* YOUR OBJECTIVE:
The records follow. Filter them to the lines that hold "orange".

* SUPPLIED DATA:
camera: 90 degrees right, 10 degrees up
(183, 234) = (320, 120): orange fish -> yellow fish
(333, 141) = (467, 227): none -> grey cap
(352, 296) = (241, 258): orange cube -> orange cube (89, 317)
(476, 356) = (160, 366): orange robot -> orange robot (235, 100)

* RESULT OF THIS TASK:
(183, 234) = (320, 120): orange fish -> yellow fish
(352, 296) = (241, 258): orange cube -> orange cube (89, 317)
(476, 356) = (160, 366): orange robot -> orange robot (235, 100)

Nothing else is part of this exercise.